■ WHAT THIS TASK INVOLVES ■
Transcribe the data below verbatim from the line with "(168, 376) = (354, 175): purple" to the line with "camera: 35 degrees left, 10 degrees up". Include both of those lines.

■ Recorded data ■
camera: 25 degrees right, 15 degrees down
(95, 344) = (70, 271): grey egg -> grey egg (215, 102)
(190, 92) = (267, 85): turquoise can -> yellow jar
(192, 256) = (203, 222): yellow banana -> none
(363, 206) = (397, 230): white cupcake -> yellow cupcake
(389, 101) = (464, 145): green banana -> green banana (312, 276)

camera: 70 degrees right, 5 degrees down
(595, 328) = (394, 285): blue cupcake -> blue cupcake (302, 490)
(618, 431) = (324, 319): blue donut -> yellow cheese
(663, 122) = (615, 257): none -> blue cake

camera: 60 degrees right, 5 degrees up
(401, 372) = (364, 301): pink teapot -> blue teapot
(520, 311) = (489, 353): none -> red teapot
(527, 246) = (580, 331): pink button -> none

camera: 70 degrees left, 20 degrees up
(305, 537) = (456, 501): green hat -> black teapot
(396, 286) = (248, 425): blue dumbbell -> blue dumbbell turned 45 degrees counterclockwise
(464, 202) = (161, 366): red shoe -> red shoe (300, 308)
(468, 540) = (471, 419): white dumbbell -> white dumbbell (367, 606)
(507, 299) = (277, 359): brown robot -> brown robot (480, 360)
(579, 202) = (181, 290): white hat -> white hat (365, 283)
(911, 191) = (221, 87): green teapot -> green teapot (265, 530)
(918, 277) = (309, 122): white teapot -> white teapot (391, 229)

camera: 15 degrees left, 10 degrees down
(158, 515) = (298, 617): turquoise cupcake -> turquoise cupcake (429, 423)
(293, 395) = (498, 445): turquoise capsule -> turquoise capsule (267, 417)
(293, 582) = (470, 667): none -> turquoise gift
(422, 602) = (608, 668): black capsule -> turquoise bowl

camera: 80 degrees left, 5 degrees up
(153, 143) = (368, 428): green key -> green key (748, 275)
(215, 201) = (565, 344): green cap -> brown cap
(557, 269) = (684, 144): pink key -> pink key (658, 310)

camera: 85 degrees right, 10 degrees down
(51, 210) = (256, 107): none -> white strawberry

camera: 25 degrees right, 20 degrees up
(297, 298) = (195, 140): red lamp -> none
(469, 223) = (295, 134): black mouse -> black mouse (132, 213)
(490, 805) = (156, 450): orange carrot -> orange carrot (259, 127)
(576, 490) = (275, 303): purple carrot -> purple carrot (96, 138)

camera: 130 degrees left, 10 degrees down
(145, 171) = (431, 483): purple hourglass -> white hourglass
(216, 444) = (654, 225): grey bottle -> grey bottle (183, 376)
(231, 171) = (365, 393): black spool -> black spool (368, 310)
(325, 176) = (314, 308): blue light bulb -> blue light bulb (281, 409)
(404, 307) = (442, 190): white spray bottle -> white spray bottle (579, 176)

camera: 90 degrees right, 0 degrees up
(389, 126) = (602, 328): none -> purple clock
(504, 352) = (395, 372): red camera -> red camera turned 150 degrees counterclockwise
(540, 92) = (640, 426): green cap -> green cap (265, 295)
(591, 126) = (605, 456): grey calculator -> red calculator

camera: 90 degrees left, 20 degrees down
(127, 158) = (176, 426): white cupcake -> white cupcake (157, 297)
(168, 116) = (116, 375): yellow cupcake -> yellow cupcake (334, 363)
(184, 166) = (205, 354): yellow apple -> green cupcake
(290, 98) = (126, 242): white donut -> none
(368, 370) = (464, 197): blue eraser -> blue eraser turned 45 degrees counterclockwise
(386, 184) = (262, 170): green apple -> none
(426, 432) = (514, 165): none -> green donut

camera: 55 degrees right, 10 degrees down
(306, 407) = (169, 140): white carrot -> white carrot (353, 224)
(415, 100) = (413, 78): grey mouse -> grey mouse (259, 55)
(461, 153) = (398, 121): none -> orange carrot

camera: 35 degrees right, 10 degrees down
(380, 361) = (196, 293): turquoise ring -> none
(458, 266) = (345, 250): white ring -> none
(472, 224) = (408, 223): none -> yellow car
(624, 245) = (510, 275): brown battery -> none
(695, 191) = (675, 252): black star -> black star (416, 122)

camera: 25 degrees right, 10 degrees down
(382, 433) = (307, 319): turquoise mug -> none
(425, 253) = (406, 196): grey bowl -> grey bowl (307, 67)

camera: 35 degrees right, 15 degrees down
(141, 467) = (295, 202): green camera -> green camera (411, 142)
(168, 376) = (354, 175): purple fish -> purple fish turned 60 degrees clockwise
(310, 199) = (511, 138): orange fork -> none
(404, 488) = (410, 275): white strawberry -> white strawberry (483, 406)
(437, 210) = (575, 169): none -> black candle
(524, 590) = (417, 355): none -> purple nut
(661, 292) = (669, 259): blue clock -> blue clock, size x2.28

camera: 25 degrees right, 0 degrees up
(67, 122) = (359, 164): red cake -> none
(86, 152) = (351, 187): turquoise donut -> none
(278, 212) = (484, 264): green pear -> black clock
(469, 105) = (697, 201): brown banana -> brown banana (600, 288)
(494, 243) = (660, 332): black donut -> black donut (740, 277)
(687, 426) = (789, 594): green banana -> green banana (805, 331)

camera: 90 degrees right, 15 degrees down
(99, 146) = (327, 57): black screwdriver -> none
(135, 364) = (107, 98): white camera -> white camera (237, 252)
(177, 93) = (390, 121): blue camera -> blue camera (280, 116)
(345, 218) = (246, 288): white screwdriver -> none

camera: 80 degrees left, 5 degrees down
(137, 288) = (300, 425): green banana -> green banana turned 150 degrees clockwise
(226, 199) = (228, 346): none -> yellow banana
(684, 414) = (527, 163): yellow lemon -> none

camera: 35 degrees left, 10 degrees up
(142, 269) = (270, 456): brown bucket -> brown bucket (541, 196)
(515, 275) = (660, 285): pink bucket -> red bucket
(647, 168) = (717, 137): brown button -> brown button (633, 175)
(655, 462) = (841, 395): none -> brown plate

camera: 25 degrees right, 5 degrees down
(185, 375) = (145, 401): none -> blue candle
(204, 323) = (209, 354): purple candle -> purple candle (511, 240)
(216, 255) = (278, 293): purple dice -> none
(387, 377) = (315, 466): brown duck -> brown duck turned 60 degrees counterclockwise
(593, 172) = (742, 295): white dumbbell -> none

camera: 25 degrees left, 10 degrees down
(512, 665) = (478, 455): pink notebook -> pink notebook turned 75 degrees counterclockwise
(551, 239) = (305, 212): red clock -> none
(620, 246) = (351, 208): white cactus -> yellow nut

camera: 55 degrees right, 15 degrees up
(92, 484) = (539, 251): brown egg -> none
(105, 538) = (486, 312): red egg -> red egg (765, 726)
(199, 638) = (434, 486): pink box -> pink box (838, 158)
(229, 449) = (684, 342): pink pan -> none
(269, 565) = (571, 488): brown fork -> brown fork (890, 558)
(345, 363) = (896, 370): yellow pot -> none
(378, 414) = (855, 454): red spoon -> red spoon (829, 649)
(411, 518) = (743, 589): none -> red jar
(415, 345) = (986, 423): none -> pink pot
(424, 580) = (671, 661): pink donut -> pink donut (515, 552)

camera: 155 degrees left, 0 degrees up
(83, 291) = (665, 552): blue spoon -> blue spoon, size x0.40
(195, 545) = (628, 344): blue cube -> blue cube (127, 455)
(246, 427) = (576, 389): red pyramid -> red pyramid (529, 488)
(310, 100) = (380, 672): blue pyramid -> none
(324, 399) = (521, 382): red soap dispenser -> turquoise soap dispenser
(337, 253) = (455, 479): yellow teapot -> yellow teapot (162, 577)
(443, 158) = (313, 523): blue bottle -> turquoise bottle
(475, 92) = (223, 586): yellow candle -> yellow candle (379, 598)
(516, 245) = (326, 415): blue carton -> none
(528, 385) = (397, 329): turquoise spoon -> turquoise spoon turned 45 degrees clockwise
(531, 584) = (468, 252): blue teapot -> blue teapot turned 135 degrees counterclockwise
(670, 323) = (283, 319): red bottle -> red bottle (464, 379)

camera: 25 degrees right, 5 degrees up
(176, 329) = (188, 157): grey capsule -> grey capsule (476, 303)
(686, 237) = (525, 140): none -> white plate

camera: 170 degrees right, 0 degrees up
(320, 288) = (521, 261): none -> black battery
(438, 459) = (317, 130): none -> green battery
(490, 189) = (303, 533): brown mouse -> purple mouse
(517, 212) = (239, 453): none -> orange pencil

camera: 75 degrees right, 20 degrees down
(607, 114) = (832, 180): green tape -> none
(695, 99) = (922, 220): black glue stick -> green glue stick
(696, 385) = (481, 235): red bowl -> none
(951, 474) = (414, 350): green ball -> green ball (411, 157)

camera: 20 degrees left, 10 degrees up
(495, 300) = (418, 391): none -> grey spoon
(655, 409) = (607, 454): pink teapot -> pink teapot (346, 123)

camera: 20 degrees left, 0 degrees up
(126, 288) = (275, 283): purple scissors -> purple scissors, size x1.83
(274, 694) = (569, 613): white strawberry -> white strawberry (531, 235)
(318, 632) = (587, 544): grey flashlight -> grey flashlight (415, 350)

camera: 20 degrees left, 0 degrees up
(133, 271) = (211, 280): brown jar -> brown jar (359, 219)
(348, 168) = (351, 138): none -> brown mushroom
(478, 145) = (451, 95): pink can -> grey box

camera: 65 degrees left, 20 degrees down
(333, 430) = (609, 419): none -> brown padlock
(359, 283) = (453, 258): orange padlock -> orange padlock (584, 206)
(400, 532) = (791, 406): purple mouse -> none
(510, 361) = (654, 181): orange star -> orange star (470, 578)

■ SOLUTION ■
(168, 376) = (354, 175): purple fish -> purple fish turned 60 degrees clockwise
(310, 199) = (511, 138): orange fork -> none
(404, 488) = (410, 275): white strawberry -> white strawberry (483, 406)
(437, 210) = (575, 169): none -> black candle
(524, 590) = (417, 355): none -> purple nut
(661, 292) = (669, 259): blue clock -> blue clock, size x2.28

camera: 25 degrees right, 0 degrees up
(67, 122) = (359, 164): red cake -> none
(86, 152) = (351, 187): turquoise donut -> none
(278, 212) = (484, 264): green pear -> black clock
(469, 105) = (697, 201): brown banana -> brown banana (600, 288)
(494, 243) = (660, 332): black donut -> black donut (740, 277)
(687, 426) = (789, 594): green banana -> green banana (805, 331)

camera: 90 degrees right, 15 degrees down
(99, 146) = (327, 57): black screwdriver -> none
(135, 364) = (107, 98): white camera -> white camera (237, 252)
(177, 93) = (390, 121): blue camera -> blue camera (280, 116)
(345, 218) = (246, 288): white screwdriver -> none

camera: 80 degrees left, 5 degrees down
(137, 288) = (300, 425): green banana -> green banana turned 150 degrees clockwise
(226, 199) = (228, 346): none -> yellow banana
(684, 414) = (527, 163): yellow lemon -> none

camera: 35 degrees left, 10 degrees up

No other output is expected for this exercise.